● **What needs to be done**
Set down, exactly and with nothing added, the lines running from the one that holds "blue L-shape: (112, 82) -> (218, 212), moved" to the final line of the records. Pictures stay out of the copy.

---------- Entries provided

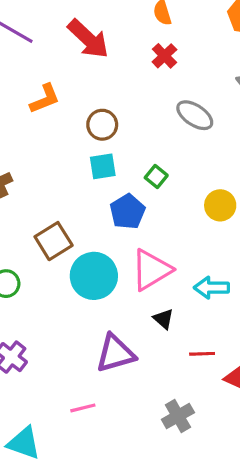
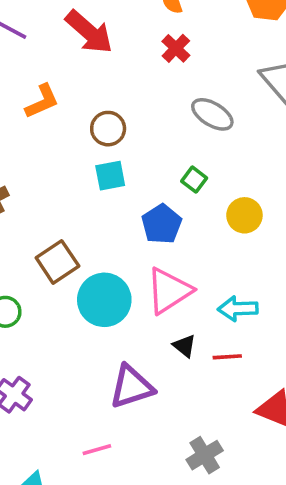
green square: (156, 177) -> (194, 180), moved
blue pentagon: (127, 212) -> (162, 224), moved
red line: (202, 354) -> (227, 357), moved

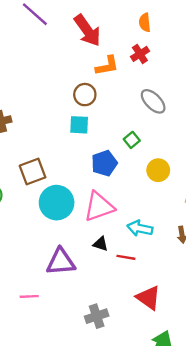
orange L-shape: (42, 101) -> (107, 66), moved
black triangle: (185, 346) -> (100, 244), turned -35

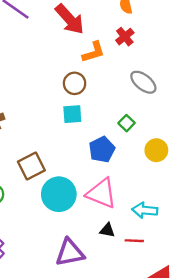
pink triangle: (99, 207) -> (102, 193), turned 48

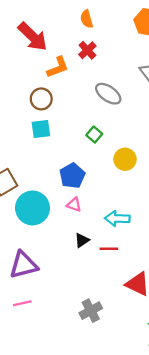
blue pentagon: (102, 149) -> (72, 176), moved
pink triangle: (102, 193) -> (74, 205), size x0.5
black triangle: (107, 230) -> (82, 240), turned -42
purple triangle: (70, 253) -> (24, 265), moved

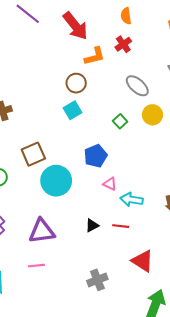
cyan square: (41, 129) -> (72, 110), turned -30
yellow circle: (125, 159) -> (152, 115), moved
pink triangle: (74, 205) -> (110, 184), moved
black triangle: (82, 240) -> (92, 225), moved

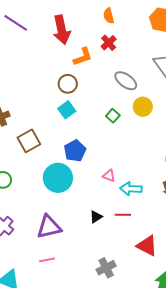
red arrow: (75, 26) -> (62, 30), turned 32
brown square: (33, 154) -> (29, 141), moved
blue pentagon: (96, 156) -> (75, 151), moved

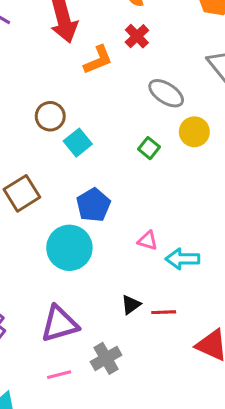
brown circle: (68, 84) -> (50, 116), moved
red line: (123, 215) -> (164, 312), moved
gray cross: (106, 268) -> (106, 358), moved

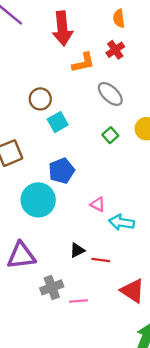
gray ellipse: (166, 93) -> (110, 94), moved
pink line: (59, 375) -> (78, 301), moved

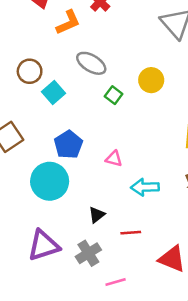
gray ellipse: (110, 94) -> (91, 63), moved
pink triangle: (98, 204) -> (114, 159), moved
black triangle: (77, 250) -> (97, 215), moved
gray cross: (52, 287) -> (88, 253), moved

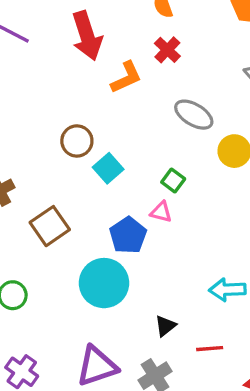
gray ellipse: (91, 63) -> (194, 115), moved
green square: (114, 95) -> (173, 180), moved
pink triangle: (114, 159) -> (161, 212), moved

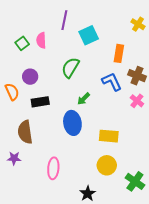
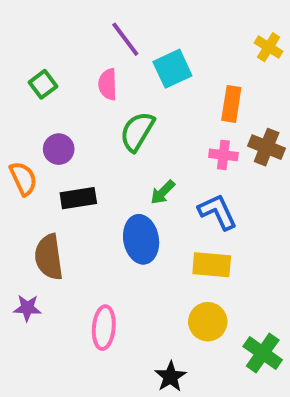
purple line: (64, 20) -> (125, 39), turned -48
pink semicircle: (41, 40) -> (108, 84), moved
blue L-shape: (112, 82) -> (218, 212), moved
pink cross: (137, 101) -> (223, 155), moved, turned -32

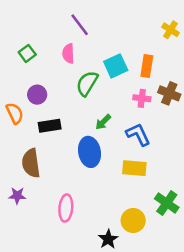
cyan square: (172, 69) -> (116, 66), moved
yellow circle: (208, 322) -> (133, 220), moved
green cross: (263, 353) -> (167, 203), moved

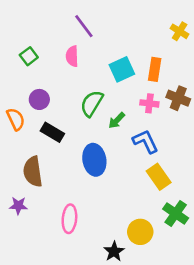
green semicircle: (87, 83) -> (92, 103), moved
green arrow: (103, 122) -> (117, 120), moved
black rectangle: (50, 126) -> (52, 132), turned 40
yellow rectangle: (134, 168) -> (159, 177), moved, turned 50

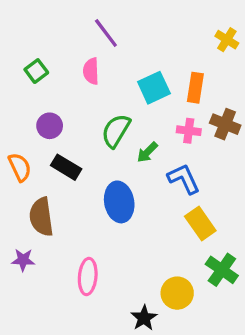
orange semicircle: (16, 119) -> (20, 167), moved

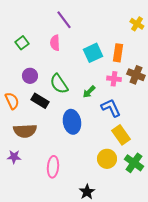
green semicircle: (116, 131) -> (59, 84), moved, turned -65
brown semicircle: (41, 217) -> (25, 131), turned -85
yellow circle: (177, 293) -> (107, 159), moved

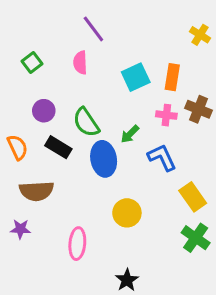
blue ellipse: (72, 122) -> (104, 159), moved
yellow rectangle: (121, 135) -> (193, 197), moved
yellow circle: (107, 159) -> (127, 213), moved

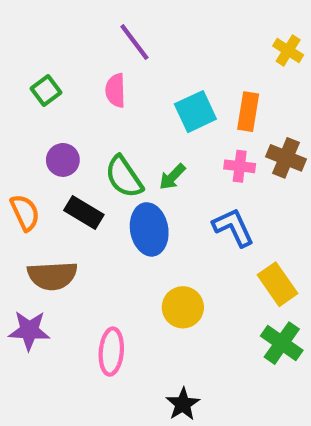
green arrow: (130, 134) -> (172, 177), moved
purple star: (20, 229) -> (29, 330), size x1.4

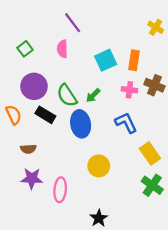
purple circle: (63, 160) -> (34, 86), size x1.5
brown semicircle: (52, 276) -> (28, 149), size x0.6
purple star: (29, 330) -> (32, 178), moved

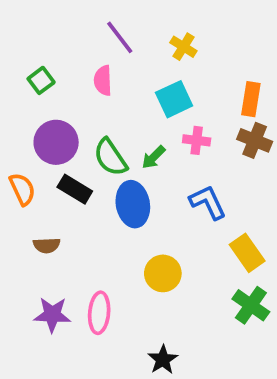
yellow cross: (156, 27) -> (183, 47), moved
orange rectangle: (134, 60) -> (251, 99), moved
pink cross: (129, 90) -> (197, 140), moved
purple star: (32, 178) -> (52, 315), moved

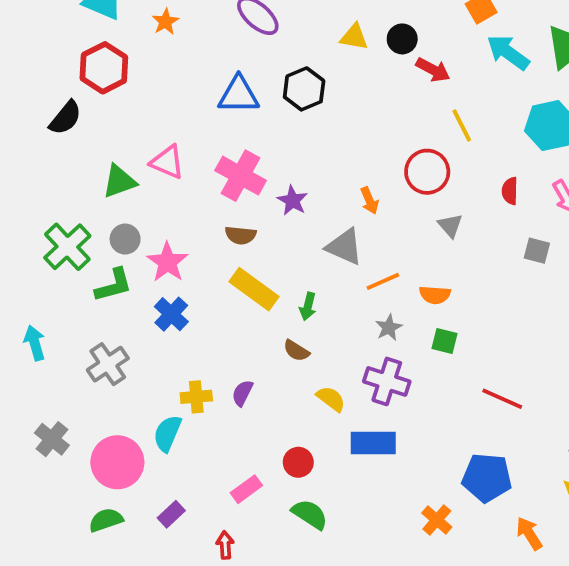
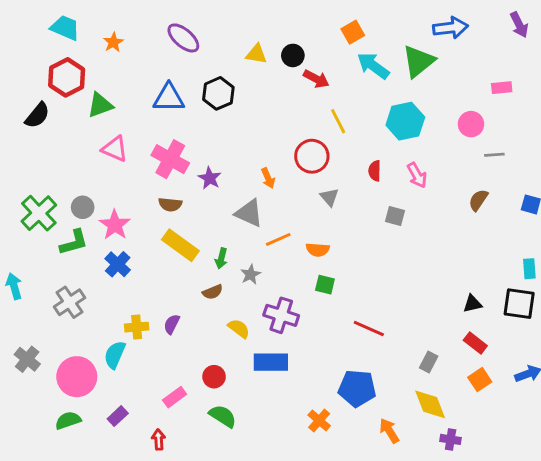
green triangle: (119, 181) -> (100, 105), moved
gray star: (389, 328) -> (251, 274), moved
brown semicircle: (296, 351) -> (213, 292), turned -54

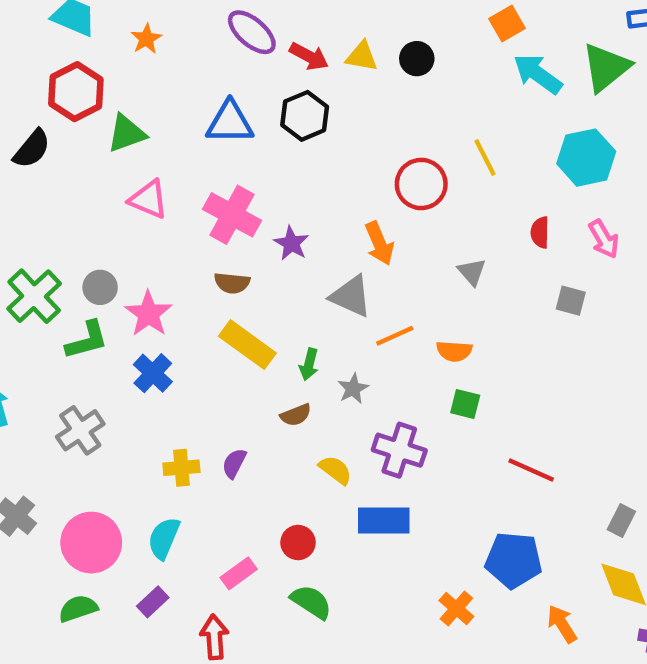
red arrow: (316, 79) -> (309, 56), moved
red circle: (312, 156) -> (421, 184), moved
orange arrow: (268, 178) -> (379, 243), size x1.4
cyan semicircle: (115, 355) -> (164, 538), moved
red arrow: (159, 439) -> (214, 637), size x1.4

--------------------

● **Written response**
blue L-shape: (112, 82) -> (218, 212), moved
pink cross: (137, 101) -> (223, 155), moved, turned -32

cyan square: (172, 69) -> (116, 66), moved
yellow circle: (208, 322) -> (133, 220), moved
green cross: (263, 353) -> (167, 203), moved

green semicircle: (87, 83) -> (92, 103), moved
green arrow: (103, 122) -> (117, 120), moved
black rectangle: (50, 126) -> (52, 132), turned 40
yellow rectangle: (134, 168) -> (159, 177), moved, turned 50

orange semicircle: (16, 119) -> (20, 167), moved

green semicircle: (116, 131) -> (59, 84), moved, turned -65
brown semicircle: (41, 217) -> (25, 131), turned -85
yellow circle: (177, 293) -> (107, 159), moved

blue ellipse: (72, 122) -> (104, 159), moved
yellow rectangle: (121, 135) -> (193, 197), moved
yellow circle: (107, 159) -> (127, 213), moved

green arrow: (130, 134) -> (172, 177), moved
purple star: (20, 229) -> (29, 330), size x1.4

purple circle: (63, 160) -> (34, 86), size x1.5
brown semicircle: (52, 276) -> (28, 149), size x0.6
purple star: (29, 330) -> (32, 178), moved

yellow cross: (156, 27) -> (183, 47), moved
orange rectangle: (134, 60) -> (251, 99), moved
pink cross: (129, 90) -> (197, 140), moved
purple star: (32, 178) -> (52, 315), moved

green triangle: (119, 181) -> (100, 105), moved
gray star: (389, 328) -> (251, 274), moved
brown semicircle: (296, 351) -> (213, 292), turned -54

red arrow: (316, 79) -> (309, 56), moved
red circle: (312, 156) -> (421, 184), moved
orange arrow: (268, 178) -> (379, 243), size x1.4
cyan semicircle: (115, 355) -> (164, 538), moved
red arrow: (159, 439) -> (214, 637), size x1.4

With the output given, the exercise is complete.